"""

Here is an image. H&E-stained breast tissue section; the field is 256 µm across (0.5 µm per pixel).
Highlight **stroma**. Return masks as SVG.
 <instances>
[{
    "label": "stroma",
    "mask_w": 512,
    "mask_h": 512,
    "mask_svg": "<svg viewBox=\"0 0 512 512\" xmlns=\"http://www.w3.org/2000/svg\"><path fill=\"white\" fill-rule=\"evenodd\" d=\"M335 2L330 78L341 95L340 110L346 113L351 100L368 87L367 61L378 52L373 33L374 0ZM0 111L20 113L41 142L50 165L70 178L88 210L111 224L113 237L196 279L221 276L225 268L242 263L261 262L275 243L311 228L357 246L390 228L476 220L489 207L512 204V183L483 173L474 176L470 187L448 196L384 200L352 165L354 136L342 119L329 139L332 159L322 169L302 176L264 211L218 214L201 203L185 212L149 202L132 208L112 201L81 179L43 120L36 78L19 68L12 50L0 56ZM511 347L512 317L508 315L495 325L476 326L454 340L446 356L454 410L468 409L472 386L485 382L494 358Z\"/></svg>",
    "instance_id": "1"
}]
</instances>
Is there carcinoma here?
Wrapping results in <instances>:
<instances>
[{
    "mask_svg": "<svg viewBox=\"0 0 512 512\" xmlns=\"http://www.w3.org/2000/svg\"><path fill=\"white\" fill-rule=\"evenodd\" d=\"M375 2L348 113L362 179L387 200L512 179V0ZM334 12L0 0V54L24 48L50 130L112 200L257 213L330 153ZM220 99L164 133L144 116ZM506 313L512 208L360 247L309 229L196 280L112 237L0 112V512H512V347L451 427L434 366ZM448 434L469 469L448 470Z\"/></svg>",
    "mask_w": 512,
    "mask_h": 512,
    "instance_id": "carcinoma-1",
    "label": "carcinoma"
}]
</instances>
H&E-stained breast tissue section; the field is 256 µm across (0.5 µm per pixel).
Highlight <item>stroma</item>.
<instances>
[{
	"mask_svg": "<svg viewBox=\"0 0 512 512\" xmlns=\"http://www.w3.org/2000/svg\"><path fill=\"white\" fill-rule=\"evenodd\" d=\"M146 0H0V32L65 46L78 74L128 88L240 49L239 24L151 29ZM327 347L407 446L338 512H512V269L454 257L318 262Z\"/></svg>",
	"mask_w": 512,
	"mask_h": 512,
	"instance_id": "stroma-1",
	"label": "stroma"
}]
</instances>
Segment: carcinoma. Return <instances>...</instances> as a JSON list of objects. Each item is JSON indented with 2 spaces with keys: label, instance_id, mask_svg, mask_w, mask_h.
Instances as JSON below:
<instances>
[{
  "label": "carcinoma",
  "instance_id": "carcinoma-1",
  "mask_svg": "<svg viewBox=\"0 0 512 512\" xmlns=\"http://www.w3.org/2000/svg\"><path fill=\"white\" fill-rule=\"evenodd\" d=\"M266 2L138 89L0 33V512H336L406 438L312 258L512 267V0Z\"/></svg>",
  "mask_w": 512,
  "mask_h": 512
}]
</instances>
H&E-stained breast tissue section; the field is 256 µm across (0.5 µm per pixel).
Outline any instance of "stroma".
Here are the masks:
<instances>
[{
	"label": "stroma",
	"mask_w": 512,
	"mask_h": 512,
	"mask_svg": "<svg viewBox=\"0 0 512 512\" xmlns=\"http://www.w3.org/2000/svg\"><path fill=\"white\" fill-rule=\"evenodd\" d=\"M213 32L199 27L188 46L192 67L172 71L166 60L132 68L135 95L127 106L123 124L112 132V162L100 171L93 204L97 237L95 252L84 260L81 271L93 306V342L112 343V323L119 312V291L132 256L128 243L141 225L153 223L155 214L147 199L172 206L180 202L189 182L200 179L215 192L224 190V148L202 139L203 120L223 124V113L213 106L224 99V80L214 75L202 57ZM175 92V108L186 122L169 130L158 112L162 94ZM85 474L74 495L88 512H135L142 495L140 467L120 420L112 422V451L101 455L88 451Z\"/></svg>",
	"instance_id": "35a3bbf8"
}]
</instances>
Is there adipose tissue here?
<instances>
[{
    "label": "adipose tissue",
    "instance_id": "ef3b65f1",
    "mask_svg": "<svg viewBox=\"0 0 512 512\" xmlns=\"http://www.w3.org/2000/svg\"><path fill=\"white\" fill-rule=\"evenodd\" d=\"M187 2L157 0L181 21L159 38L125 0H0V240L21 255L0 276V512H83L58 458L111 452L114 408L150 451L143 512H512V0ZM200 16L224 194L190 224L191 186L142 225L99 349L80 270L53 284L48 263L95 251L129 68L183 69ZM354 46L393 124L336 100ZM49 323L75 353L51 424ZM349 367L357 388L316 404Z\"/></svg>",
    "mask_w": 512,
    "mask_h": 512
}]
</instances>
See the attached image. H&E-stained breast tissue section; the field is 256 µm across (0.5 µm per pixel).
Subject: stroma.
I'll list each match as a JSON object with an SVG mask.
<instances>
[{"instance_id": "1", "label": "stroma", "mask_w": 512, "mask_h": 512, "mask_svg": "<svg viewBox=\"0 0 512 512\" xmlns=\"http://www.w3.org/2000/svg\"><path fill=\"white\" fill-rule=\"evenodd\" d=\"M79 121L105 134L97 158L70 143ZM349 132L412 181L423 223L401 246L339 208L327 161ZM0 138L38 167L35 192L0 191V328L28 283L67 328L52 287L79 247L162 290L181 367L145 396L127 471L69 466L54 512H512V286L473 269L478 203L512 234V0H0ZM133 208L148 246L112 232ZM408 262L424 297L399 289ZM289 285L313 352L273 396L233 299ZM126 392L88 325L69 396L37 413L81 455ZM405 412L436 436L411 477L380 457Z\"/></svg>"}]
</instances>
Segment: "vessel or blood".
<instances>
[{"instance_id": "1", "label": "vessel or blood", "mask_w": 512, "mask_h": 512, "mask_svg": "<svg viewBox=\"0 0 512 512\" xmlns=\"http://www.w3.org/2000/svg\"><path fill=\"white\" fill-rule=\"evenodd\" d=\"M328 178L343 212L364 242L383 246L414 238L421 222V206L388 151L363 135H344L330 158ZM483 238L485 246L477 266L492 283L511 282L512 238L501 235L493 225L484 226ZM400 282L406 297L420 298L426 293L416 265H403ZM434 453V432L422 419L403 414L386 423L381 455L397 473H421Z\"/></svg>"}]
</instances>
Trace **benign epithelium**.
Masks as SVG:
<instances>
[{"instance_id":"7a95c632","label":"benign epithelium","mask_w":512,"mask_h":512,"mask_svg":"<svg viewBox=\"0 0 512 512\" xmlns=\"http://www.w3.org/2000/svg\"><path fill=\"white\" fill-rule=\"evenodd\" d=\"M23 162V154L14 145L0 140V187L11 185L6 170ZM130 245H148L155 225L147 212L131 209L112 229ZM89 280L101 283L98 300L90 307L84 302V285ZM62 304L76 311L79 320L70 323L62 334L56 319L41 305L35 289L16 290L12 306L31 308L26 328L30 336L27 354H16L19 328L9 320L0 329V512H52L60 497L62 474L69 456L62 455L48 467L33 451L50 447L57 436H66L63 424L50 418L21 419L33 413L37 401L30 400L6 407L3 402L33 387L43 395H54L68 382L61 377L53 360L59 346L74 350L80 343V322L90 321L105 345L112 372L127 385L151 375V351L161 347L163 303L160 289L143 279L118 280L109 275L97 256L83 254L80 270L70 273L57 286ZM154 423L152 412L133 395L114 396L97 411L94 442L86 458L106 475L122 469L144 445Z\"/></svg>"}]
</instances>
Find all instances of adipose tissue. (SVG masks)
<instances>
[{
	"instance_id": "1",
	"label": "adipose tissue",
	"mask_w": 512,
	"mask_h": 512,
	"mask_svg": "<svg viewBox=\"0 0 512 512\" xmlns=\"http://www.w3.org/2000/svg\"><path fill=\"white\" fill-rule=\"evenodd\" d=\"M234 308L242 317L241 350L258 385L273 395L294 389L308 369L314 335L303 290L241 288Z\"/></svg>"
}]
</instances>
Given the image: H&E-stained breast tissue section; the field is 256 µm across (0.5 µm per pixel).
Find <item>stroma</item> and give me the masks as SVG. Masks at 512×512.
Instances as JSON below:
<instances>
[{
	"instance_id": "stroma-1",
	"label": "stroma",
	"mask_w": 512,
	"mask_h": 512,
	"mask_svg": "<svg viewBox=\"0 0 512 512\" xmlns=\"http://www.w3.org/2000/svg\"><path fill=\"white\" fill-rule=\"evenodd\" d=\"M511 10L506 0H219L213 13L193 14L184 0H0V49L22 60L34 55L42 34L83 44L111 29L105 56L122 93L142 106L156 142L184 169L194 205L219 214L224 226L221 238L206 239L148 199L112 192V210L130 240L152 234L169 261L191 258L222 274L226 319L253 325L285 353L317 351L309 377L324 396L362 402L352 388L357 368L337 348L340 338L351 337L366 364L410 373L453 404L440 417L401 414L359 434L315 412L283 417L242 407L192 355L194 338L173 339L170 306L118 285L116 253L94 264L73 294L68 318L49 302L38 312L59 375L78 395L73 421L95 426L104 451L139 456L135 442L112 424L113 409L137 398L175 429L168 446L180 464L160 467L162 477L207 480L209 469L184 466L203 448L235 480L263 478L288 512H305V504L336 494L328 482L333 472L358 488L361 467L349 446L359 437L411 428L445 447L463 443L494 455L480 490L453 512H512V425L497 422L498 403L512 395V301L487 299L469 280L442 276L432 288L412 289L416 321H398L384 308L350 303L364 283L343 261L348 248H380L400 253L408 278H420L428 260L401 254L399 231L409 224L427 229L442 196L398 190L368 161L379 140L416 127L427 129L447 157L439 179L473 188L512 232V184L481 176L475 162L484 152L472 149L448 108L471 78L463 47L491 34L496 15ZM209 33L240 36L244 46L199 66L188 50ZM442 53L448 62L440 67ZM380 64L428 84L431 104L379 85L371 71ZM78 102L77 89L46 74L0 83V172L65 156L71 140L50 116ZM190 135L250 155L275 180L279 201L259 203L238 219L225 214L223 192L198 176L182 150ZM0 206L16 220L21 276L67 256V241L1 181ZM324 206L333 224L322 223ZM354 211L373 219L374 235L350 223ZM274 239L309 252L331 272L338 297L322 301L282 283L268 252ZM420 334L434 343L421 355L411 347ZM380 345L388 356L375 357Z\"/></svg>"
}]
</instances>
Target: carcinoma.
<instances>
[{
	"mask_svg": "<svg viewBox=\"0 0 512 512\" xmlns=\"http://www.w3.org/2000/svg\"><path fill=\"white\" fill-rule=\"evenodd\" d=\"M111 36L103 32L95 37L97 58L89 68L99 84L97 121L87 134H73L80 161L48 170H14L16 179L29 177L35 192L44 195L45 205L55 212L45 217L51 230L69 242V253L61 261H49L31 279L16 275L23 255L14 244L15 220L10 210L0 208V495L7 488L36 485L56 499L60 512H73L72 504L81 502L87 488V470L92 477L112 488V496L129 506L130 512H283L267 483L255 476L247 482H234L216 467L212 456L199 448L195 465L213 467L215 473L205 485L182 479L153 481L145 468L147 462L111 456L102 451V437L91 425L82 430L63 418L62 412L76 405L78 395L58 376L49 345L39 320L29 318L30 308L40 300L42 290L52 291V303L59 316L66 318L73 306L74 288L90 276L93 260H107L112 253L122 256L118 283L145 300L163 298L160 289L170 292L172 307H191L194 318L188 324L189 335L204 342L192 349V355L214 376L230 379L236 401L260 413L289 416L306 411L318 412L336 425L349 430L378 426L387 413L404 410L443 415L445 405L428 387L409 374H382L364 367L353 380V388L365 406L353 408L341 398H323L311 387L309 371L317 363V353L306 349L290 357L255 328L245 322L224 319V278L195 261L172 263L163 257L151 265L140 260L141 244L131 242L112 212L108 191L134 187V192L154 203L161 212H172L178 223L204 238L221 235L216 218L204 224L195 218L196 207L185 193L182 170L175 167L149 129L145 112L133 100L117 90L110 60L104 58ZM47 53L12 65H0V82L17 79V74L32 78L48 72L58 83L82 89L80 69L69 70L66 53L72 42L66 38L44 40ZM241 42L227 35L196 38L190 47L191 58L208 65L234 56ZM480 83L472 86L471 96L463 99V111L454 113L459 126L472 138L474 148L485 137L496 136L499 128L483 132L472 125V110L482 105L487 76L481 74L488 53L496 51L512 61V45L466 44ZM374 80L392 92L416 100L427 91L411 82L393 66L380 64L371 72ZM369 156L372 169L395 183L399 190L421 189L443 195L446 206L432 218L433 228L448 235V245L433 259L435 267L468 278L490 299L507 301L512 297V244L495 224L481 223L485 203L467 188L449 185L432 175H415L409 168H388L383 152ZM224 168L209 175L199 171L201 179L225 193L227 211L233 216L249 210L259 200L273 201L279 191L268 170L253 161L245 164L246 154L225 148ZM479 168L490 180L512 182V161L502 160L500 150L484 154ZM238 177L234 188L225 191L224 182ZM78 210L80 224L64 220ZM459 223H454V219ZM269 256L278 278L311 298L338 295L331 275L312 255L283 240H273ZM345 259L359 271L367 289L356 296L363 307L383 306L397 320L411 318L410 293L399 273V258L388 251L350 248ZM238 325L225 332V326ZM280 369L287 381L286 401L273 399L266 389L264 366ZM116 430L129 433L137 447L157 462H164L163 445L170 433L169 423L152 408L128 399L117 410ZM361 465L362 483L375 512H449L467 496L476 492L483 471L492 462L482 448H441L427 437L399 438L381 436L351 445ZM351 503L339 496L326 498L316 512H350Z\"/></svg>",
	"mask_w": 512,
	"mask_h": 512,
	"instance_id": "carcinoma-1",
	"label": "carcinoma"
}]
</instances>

"""

Written problem —
Repeat word for word the lines from the line containing "Trace **benign epithelium**." to the line containing "Given the image: H&E-stained", both lines included; nothing else should appear.

Solved problem —
Trace **benign epithelium**.
Masks as SVG:
<instances>
[{"instance_id":"7a95c632","label":"benign epithelium","mask_w":512,"mask_h":512,"mask_svg":"<svg viewBox=\"0 0 512 512\" xmlns=\"http://www.w3.org/2000/svg\"><path fill=\"white\" fill-rule=\"evenodd\" d=\"M23 162V154L14 145L0 140V187L11 185L6 170ZM130 245H148L155 225L147 212L131 209L112 229ZM89 280L101 283L98 300L90 307L84 302V285ZM62 304L76 311L79 320L70 323L62 334L56 319L41 305L35 289L16 290L12 306L31 308L26 328L30 336L27 354H16L19 328L9 320L0 329V512H52L60 497L62 474L69 456L62 455L48 467L33 451L50 447L57 436H66L63 424L50 418L21 419L33 413L37 401L30 400L6 407L3 402L33 387L43 395H54L68 382L61 377L53 360L59 346L74 350L80 343V322L90 321L105 345L112 372L127 385L151 375V351L161 347L163 303L160 289L143 279L118 280L109 275L97 256L83 254L80 270L70 273L57 286ZM154 423L152 412L133 395L114 396L97 411L94 442L86 458L106 475L122 469L144 445Z\"/></svg>"}]
</instances>
Find all instances of adipose tissue. (SVG masks)
<instances>
[{
	"instance_id": "1",
	"label": "adipose tissue",
	"mask_w": 512,
	"mask_h": 512,
	"mask_svg": "<svg viewBox=\"0 0 512 512\" xmlns=\"http://www.w3.org/2000/svg\"><path fill=\"white\" fill-rule=\"evenodd\" d=\"M234 308L242 317L241 350L258 385L273 395L294 389L308 369L314 335L303 290L241 288Z\"/></svg>"
}]
</instances>
Given the image: H&E-stained breast tissue section; the field is 256 µm across (0.5 µm per pixel).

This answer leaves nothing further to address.